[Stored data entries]
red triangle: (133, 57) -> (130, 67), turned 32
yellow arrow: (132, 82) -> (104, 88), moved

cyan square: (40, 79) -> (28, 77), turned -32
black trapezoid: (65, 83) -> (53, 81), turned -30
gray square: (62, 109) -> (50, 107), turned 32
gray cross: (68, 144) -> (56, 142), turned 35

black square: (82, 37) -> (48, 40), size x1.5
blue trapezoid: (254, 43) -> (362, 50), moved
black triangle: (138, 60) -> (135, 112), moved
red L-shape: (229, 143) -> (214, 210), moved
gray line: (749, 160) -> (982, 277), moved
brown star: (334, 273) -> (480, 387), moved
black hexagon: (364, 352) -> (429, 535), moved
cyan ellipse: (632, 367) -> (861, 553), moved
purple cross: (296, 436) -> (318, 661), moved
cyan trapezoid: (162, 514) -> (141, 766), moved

...

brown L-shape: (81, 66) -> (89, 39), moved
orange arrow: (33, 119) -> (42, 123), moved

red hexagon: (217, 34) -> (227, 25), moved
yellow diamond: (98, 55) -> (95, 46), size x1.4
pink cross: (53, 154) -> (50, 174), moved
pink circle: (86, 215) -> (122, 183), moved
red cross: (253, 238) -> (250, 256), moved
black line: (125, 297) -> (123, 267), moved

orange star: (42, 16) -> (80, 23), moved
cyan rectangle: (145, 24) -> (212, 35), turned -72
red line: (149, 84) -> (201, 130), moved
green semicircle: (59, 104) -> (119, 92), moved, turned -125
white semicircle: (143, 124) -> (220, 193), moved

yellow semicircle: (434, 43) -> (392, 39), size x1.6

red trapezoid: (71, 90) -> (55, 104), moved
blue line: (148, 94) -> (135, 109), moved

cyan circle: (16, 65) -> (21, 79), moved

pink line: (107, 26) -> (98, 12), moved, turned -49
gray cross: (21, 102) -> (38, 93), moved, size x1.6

__Task objective__: Pull out the lines above in which the word "star" appears.

__Response area__:
brown star: (334, 273) -> (480, 387), moved
orange star: (42, 16) -> (80, 23), moved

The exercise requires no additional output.